• _Task_:
Go through the entries below and tally each line holding the string "RESET". Return the number only.

(Edit tracking data)
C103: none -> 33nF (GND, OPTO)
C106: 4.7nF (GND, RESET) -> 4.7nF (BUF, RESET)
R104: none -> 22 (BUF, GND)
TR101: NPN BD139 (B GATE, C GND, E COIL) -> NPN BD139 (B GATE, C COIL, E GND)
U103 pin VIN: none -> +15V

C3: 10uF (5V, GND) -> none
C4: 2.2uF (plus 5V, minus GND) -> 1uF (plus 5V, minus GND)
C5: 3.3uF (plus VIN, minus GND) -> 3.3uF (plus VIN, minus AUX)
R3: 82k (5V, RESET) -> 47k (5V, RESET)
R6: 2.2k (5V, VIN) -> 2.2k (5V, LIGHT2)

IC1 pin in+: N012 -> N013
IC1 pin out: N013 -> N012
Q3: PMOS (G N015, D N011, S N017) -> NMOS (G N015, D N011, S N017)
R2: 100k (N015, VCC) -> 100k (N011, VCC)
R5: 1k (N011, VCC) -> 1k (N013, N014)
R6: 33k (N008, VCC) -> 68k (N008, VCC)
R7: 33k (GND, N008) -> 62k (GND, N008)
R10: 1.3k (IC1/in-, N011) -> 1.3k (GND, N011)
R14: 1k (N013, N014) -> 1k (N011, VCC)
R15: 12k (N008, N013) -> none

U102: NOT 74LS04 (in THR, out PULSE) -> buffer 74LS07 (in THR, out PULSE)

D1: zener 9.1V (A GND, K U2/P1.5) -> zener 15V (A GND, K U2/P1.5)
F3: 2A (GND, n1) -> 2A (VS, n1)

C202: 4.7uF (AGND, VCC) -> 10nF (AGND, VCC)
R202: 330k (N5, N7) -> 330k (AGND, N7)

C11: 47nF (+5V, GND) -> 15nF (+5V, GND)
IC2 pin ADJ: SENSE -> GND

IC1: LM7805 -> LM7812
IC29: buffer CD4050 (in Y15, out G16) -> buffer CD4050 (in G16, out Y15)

• _Exercise response_:
2